··· Input for this task

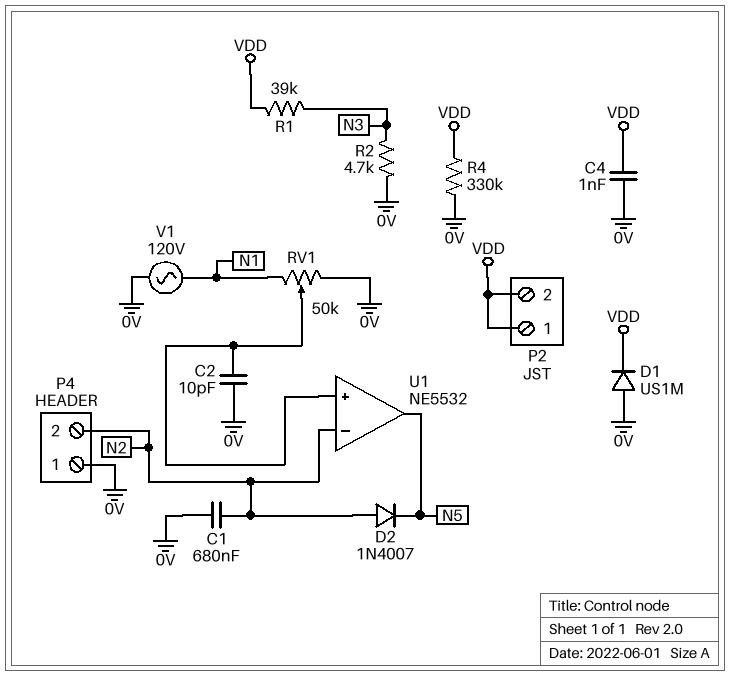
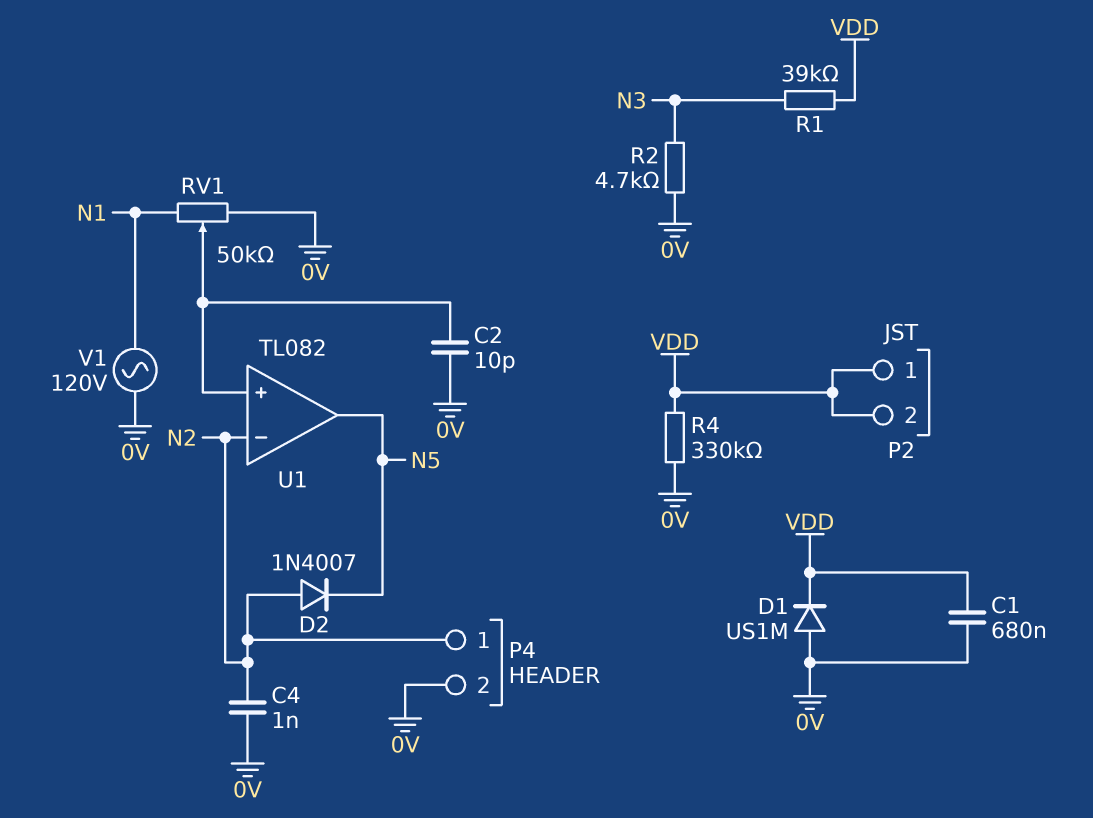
C1: 680nF (0V, N2) -> 680nF (0V, VDD)
C4: 1nF (0V, VDD) -> 1nF (0V, N2)
P4 pin 1: 0V -> N2
P4 pin 2: N2 -> 0V
U1: NE5532 -> TL082

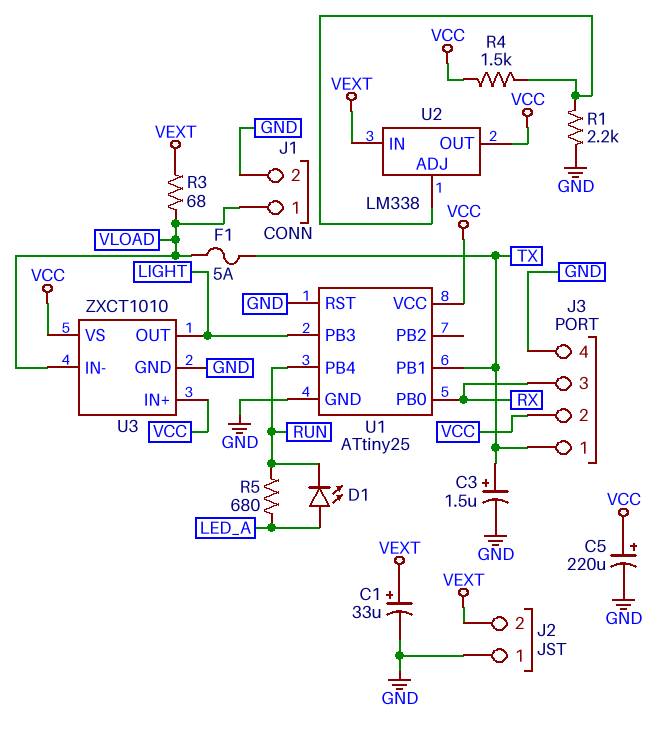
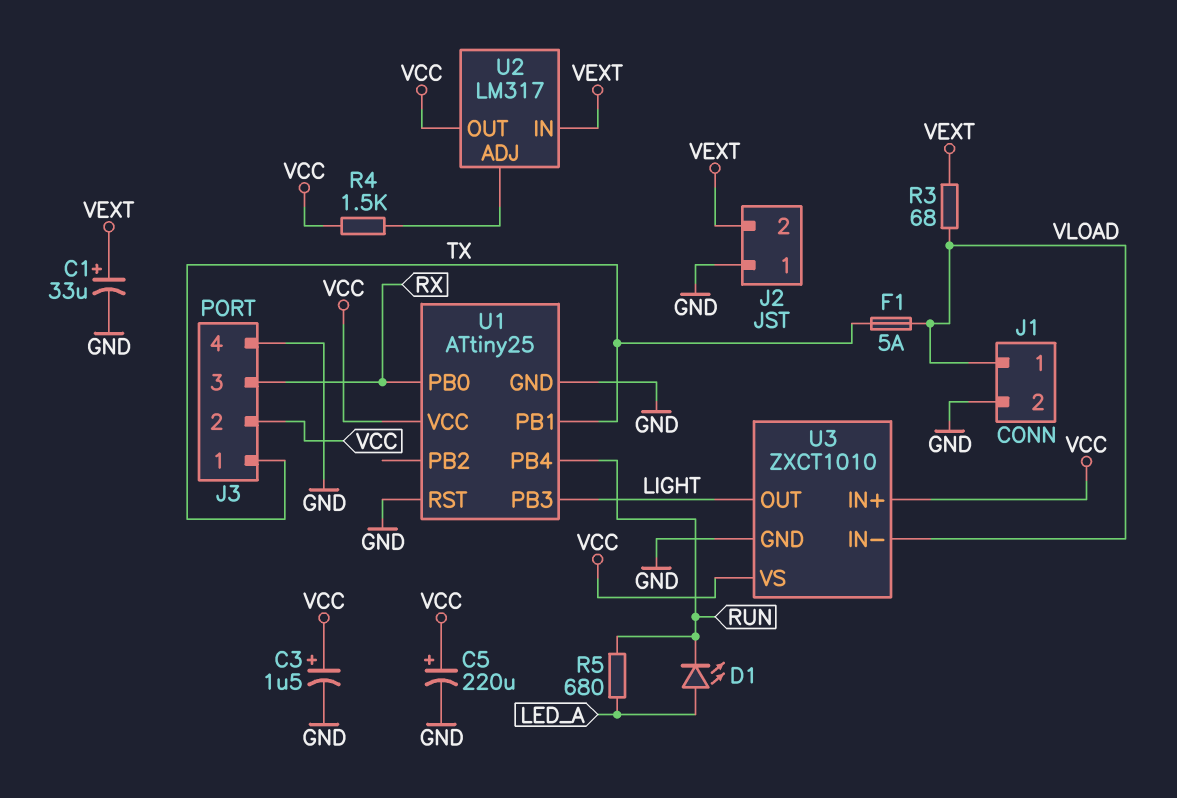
C3: 1.5uF (plus TX, minus GND) -> 1.5uF (plus VCC, minus GND)
R1: 2.2k (GND, U2/ADJ) -> none
U2: LM338 -> LM317

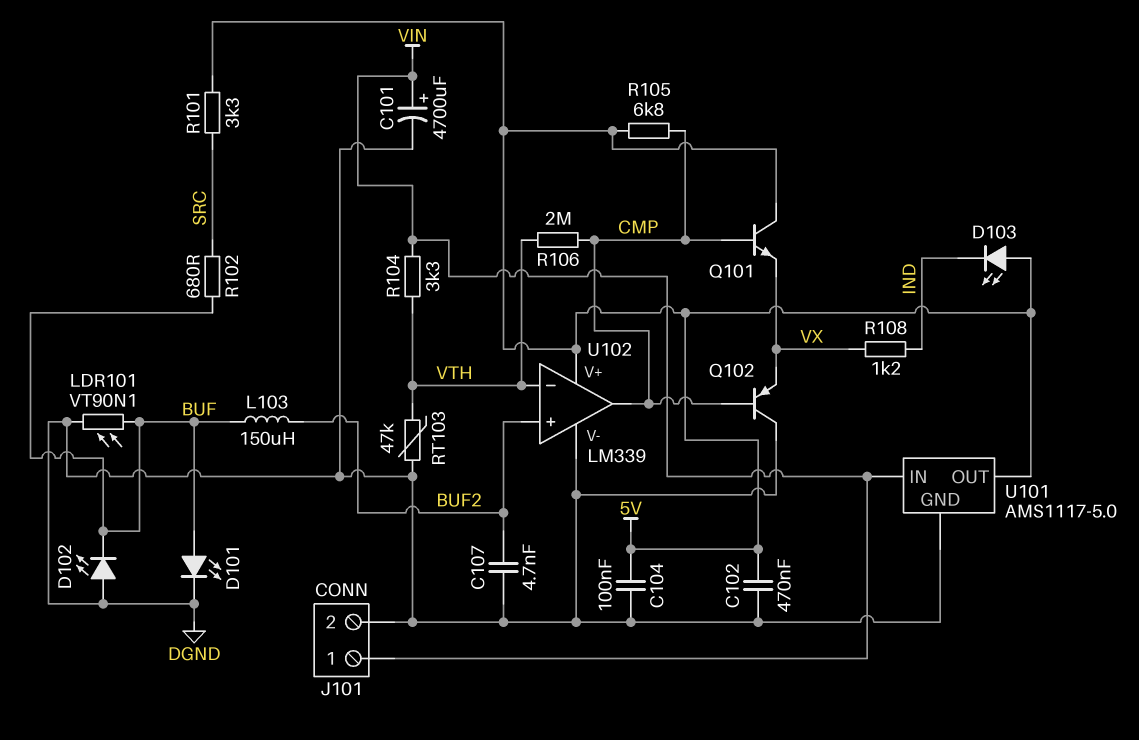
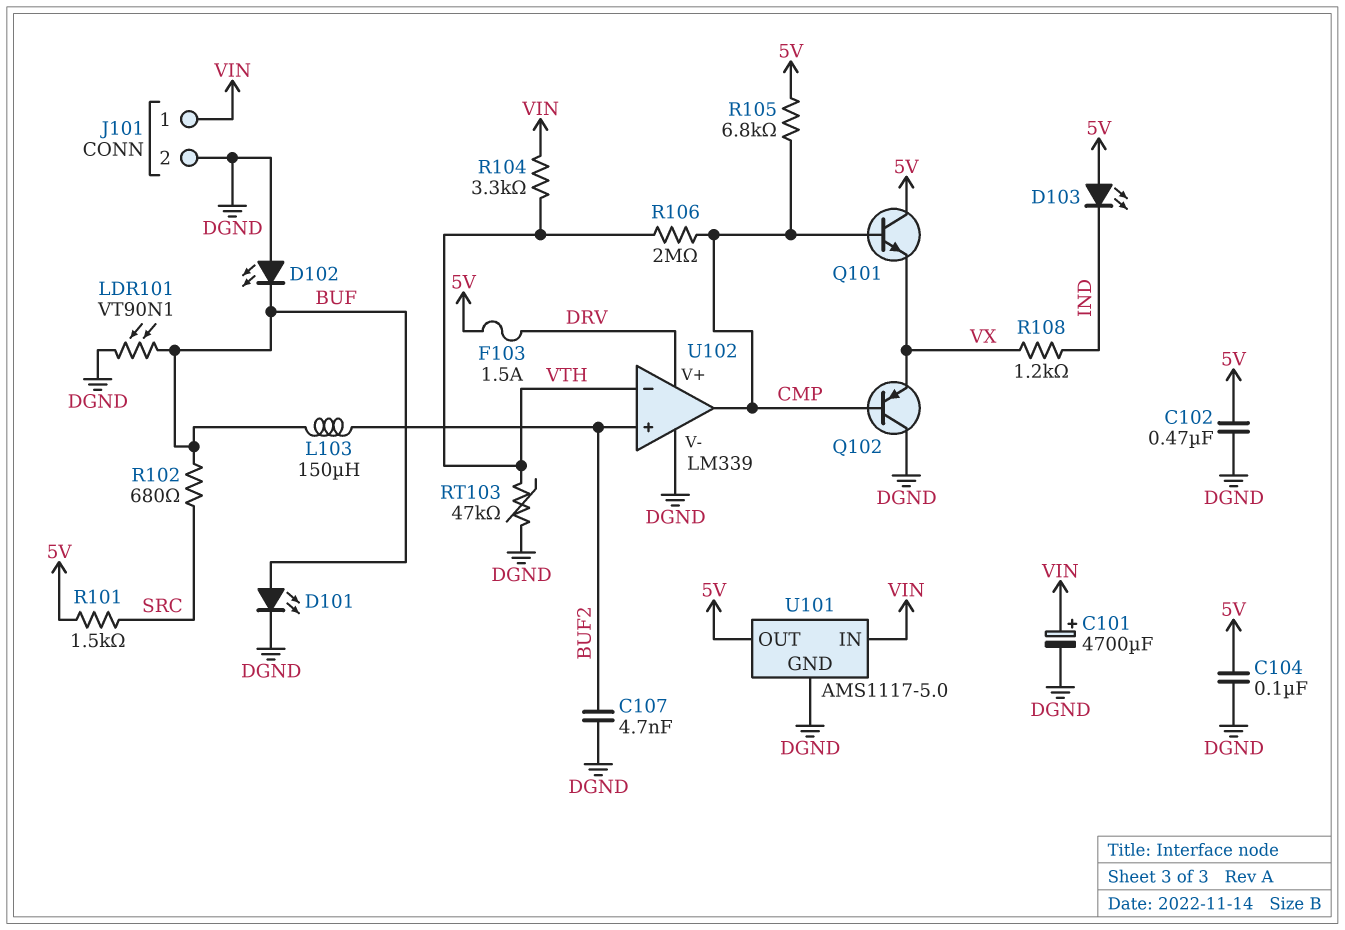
F103: none -> 1.5A (5V, DRV)
R101: 3.3k (5V, SRC) -> 1.5k (5V, SRC)
U102 pin V+: 5V -> DRV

······

(Try it): Do not copy pictures. Restate exactly the lines from the one containing "P4 pin 1: 0V -> N2" through the last line of the records.

(Reply):
P4 pin 1: 0V -> N2
P4 pin 2: N2 -> 0V
U1: NE5532 -> TL082

C3: 1.5uF (plus TX, minus GND) -> 1.5uF (plus VCC, minus GND)
R1: 2.2k (GND, U2/ADJ) -> none
U2: LM338 -> LM317

F103: none -> 1.5A (5V, DRV)
R101: 3.3k (5V, SRC) -> 1.5k (5V, SRC)
U102 pin V+: 5V -> DRV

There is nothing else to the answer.